• **Task to complete**: Take the lines below beginning at the line that has "The orange_gum_eraser at" and stopping after the line that has "The gray_roll_of_tape moved", and print them exactly as they are, with no other lines.
====== Data
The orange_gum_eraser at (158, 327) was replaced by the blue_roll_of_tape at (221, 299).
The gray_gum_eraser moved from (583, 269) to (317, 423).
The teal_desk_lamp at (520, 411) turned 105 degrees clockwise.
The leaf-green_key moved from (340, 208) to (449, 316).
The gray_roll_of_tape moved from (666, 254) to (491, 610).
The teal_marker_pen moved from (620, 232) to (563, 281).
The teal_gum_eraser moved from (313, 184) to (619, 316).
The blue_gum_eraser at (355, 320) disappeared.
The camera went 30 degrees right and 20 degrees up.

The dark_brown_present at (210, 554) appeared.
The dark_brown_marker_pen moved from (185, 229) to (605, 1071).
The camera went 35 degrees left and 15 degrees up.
============
====== Data
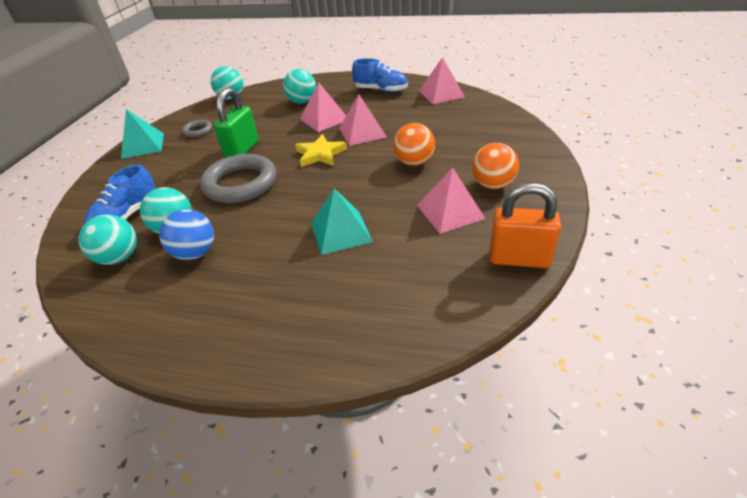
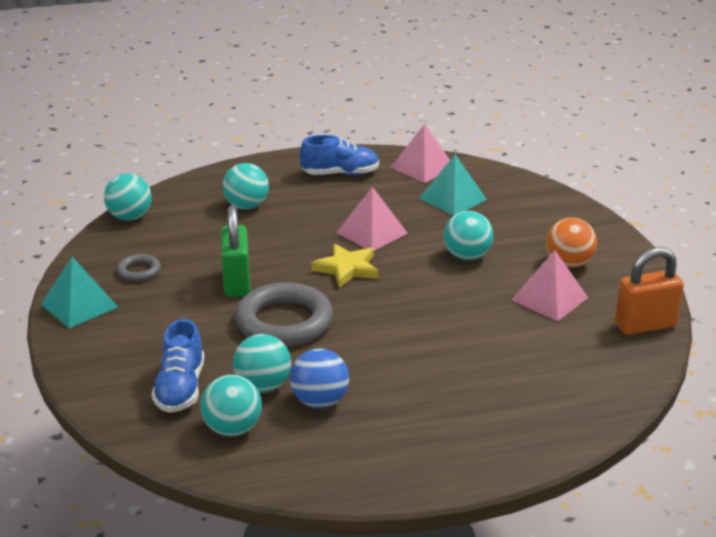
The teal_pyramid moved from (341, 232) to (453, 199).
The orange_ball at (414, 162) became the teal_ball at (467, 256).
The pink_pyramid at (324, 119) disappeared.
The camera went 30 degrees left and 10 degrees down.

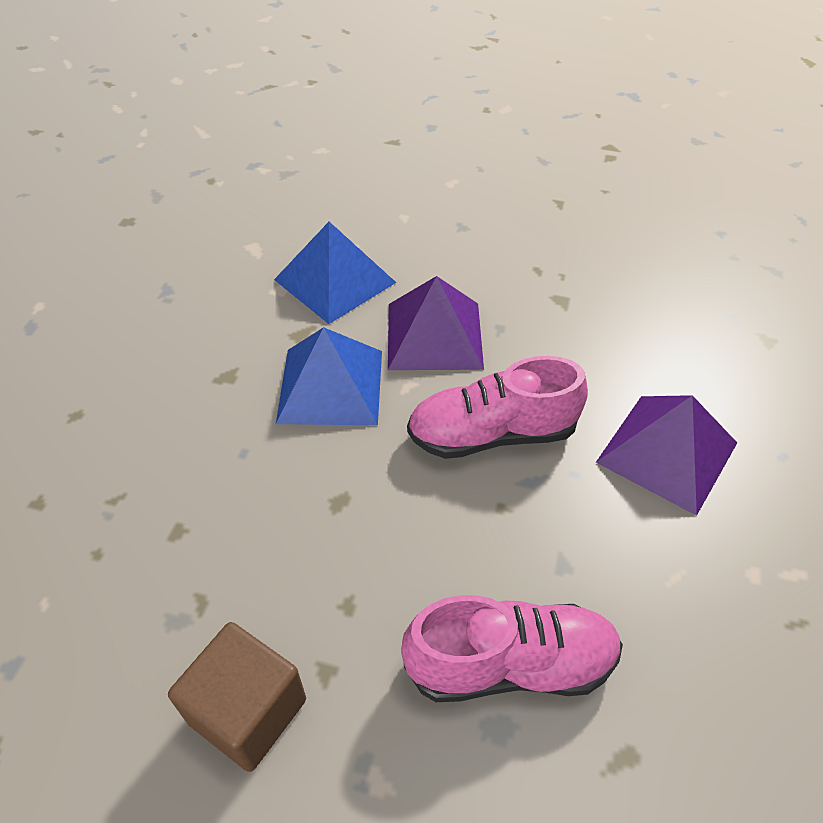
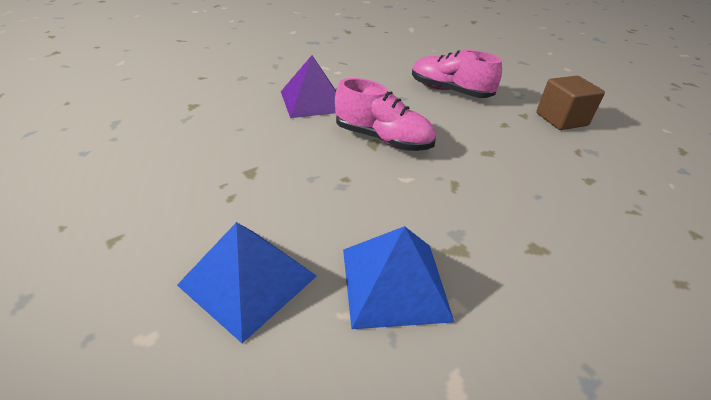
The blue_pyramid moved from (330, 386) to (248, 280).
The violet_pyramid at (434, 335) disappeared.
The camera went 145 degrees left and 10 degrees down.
============
====== Data
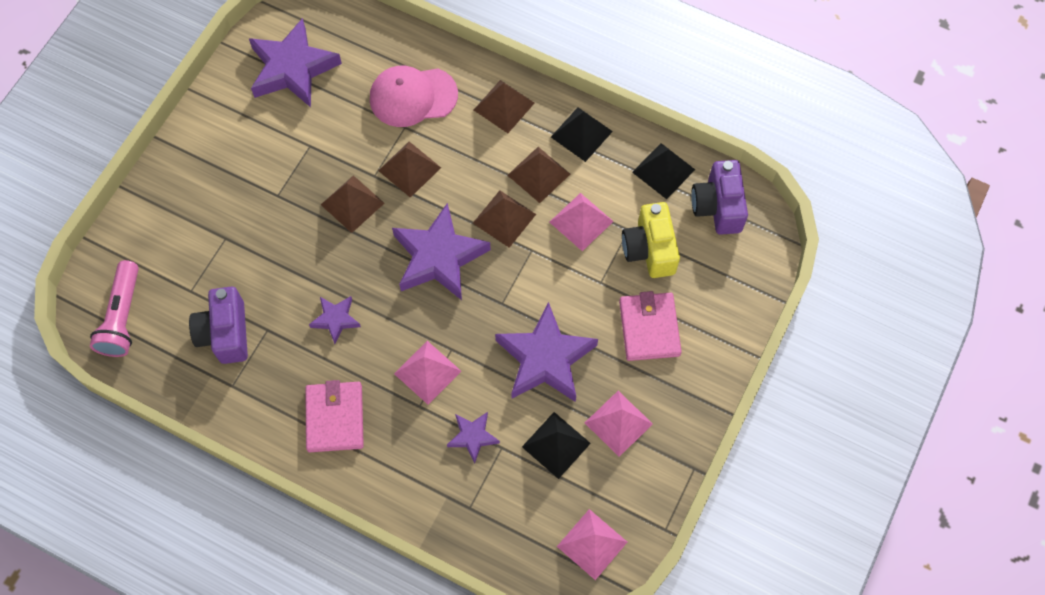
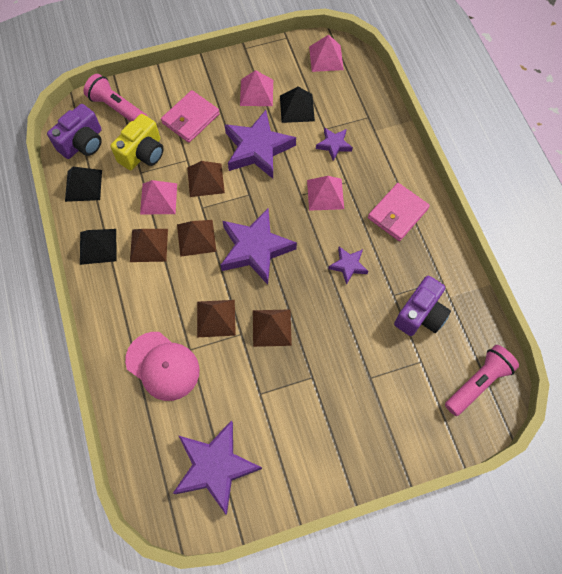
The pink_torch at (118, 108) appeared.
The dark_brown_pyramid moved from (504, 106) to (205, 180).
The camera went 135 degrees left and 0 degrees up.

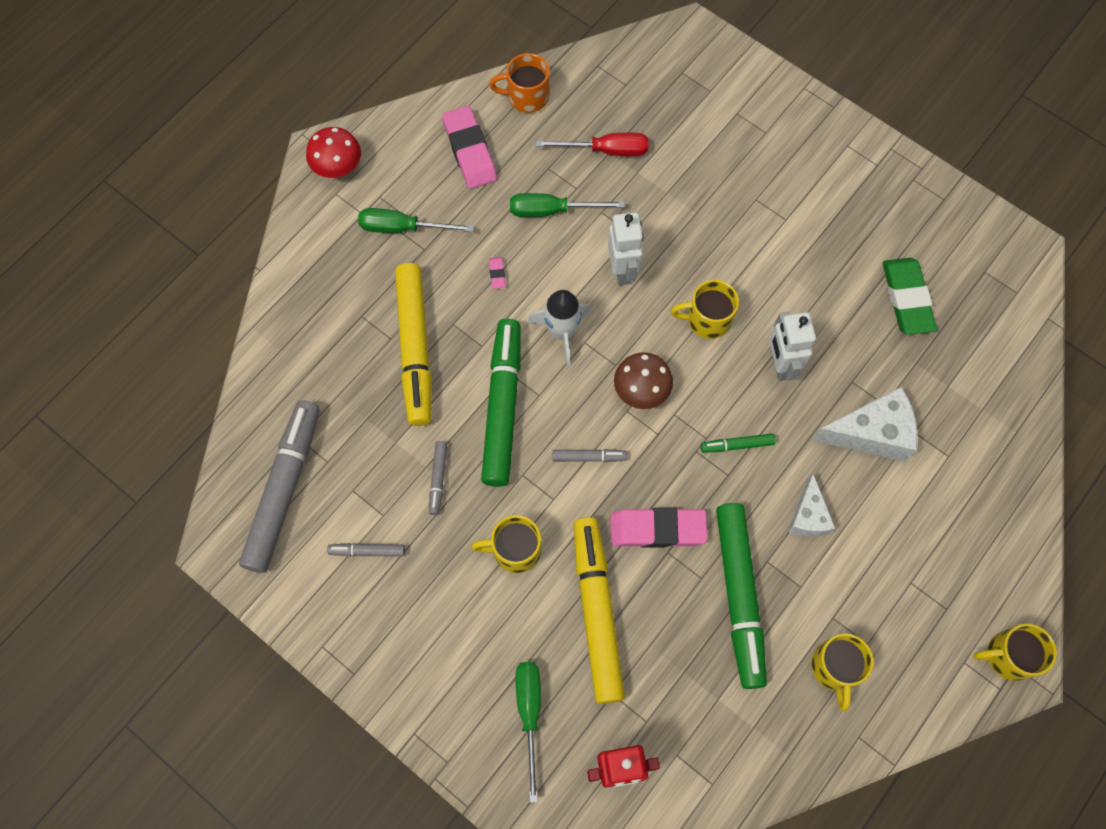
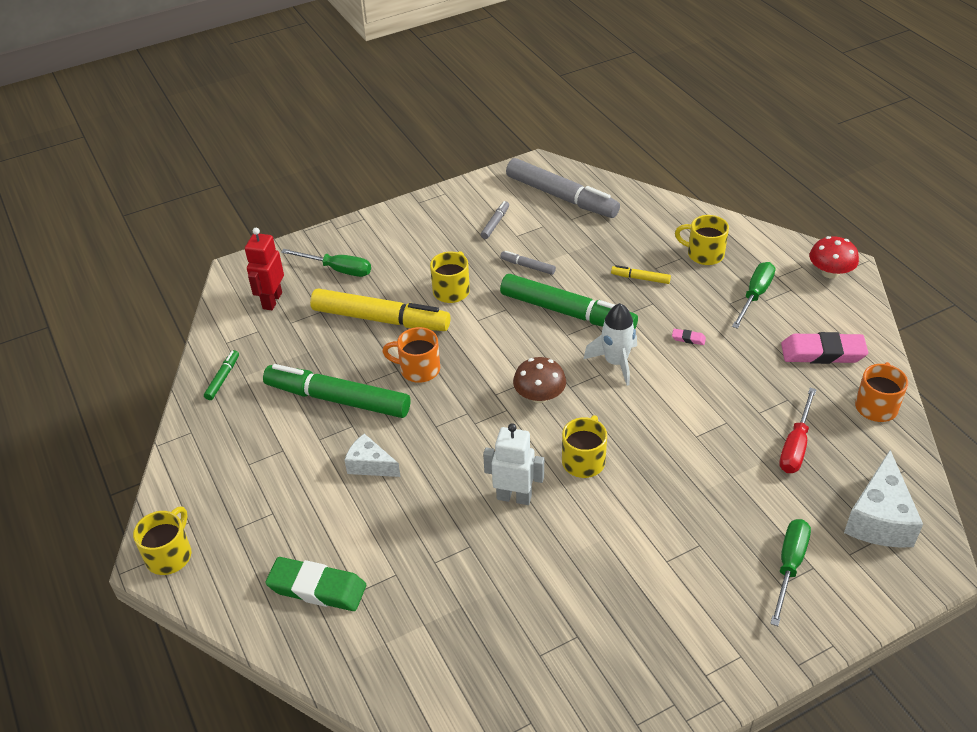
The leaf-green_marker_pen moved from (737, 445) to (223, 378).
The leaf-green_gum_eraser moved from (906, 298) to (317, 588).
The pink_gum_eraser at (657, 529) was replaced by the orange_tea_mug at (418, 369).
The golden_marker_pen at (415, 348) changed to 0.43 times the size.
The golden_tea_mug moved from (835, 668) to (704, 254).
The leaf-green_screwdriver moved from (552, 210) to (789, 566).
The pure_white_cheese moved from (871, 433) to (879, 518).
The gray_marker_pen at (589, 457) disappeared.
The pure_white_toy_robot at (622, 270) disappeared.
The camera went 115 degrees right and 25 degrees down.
============
• **Result for this exercise**:
The orange_gum_eraser at (158, 327) was replaced by the blue_roll_of_tape at (221, 299).
The gray_gum_eraser moved from (583, 269) to (317, 423).
The teal_desk_lamp at (520, 411) turned 105 degrees clockwise.
The leaf-green_key moved from (340, 208) to (449, 316).
The gray_roll_of_tape moved from (666, 254) to (491, 610).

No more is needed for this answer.